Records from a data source
________________________

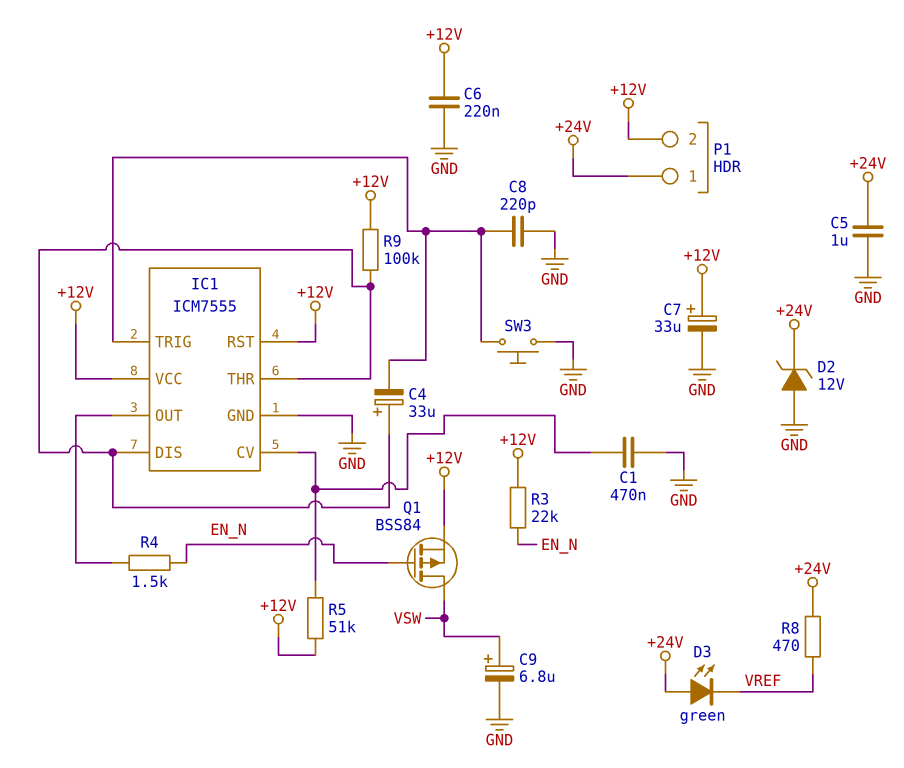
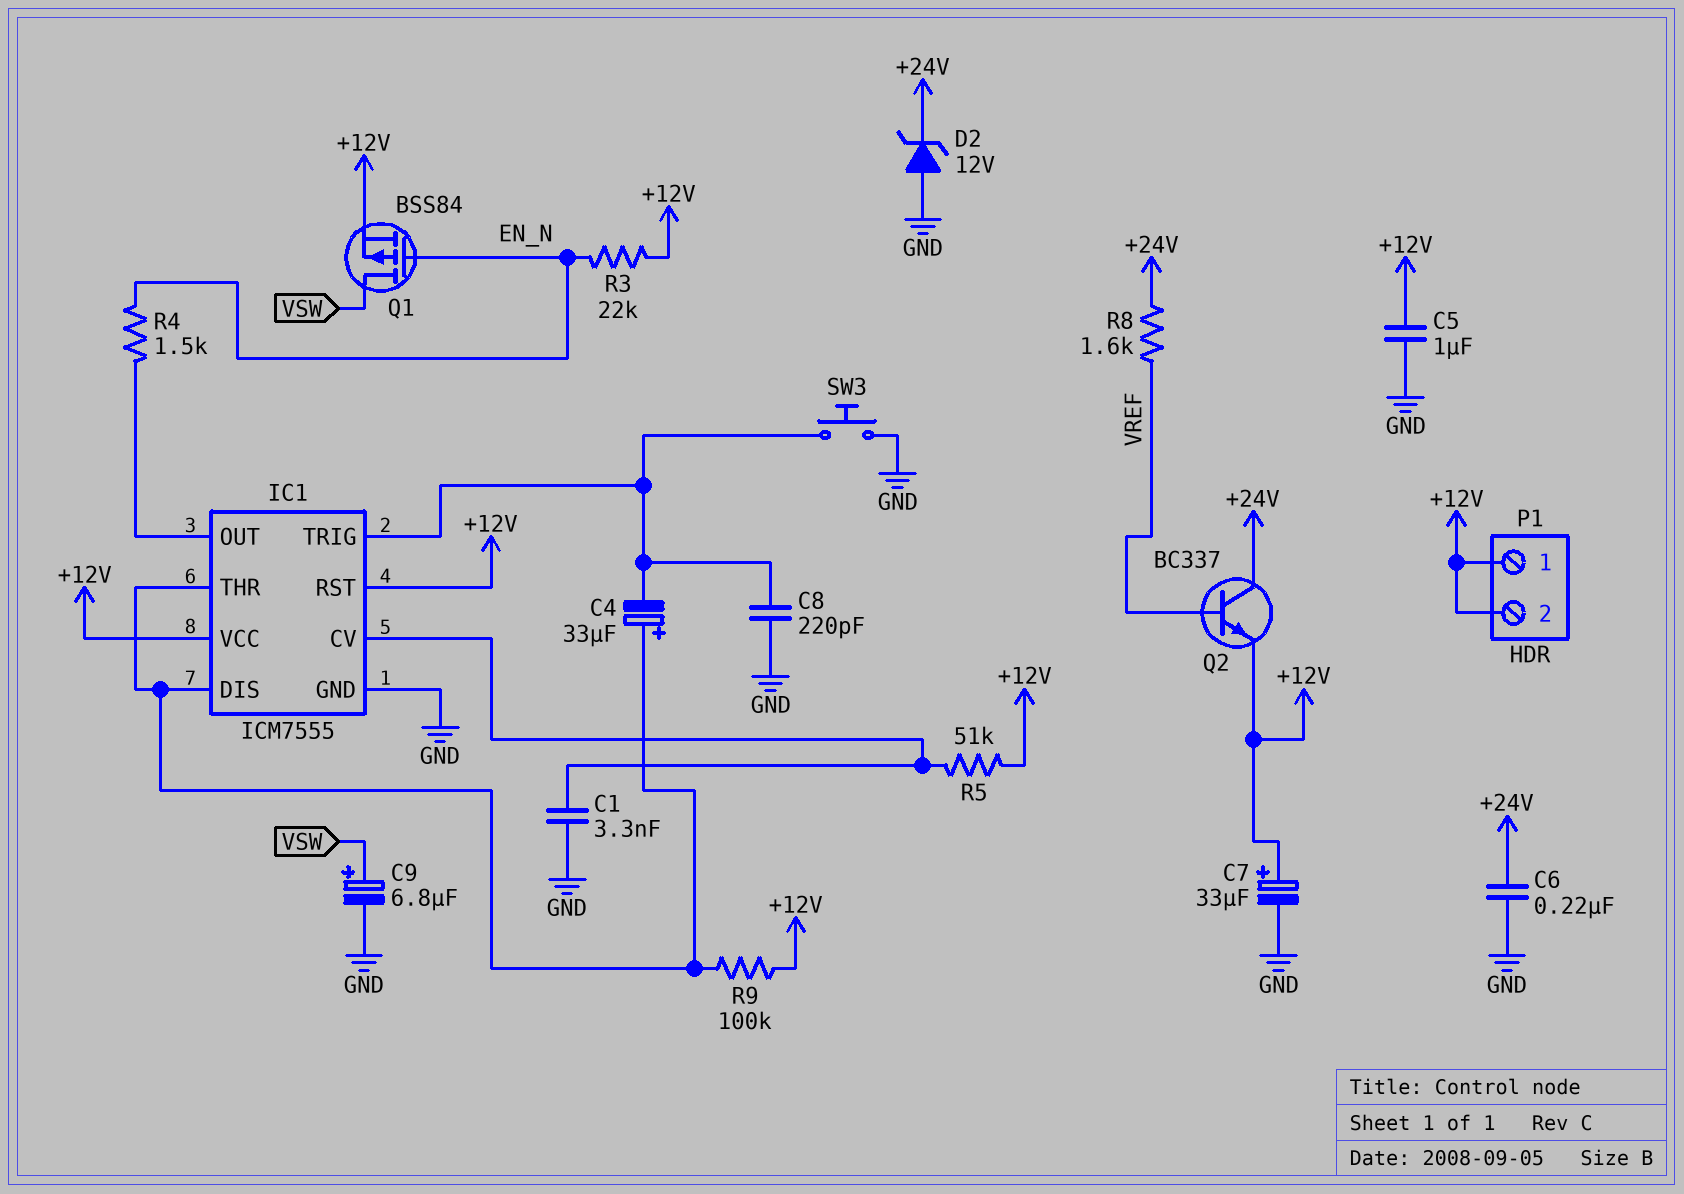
C1: 470nF (GND, IC1/CV) -> 3.3nF (GND, IC1/CV)
C5: 1uF (+24V, GND) -> 1uF (+12V, GND)
C6: 220nF (+12V, GND) -> 220nF (+24V, GND)
D3: LED green (A +24V, K VREF) -> none
P1 pin 1: +24V -> +12V
Q2: none -> NPN BC337 (B VREF, C +24V, E +12V)
R8: 470 (+24V, VREF) -> 1.6k (+24V, VREF)

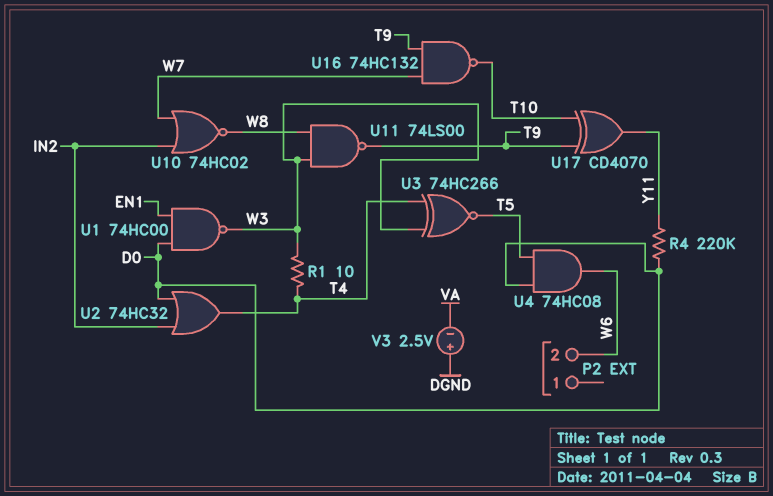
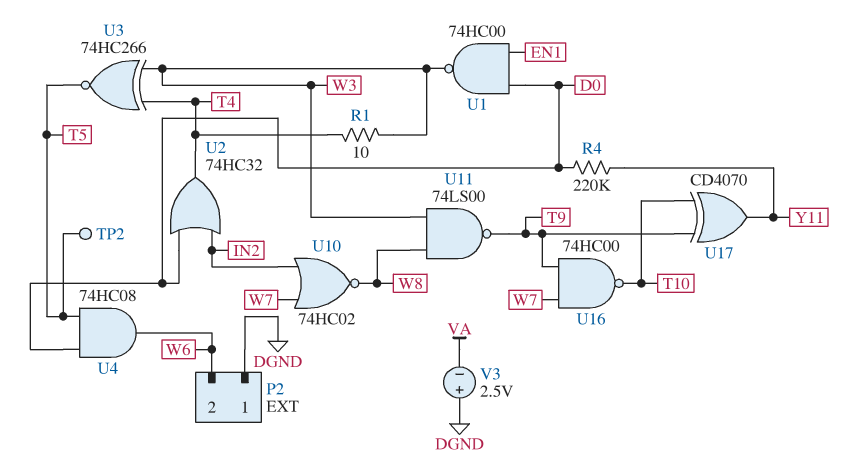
P2 pin 1: none -> DGND
TP2: none -> test point (T5)
U16: NAND 74HC132 (in T9, in W7, out T10) -> NAND 74HC00 (in T9, in W7, out T10)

________________________

_Requirement_
Your copy must repeat the data word for word and show none of its images.

_Answer for this exercise_
C1: 470nF (GND, IC1/CV) -> 3.3nF (GND, IC1/CV)
C5: 1uF (+24V, GND) -> 1uF (+12V, GND)
C6: 220nF (+12V, GND) -> 220nF (+24V, GND)
D3: LED green (A +24V, K VREF) -> none
P1 pin 1: +24V -> +12V
Q2: none -> NPN BC337 (B VREF, C +24V, E +12V)
R8: 470 (+24V, VREF) -> 1.6k (+24V, VREF)

P2 pin 1: none -> DGND
TP2: none -> test point (T5)
U16: NAND 74HC132 (in T9, in W7, out T10) -> NAND 74HC00 (in T9, in W7, out T10)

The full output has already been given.